The answer should be one number, the count of lines in the data with "none".

※ ※ ※

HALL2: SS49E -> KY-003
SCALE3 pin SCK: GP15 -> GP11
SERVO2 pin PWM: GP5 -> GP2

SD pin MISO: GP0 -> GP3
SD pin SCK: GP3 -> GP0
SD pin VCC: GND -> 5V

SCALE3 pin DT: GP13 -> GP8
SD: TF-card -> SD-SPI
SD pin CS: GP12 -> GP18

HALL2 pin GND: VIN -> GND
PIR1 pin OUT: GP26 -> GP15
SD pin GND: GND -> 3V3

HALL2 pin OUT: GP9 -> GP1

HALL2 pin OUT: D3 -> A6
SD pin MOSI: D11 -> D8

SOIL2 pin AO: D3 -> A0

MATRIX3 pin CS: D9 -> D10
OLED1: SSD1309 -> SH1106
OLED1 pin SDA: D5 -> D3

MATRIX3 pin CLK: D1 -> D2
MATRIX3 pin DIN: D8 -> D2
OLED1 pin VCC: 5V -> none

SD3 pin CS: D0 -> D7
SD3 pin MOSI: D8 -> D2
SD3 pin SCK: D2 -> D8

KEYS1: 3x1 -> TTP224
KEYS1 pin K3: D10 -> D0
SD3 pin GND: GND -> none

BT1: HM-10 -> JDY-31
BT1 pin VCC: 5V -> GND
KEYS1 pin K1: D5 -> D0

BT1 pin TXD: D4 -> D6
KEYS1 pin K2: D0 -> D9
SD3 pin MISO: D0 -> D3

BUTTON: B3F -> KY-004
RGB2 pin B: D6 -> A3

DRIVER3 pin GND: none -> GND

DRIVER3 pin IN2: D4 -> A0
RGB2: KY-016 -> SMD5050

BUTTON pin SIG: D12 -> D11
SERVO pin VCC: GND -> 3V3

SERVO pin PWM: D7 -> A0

※ ※ ※

Result for this exercise:
3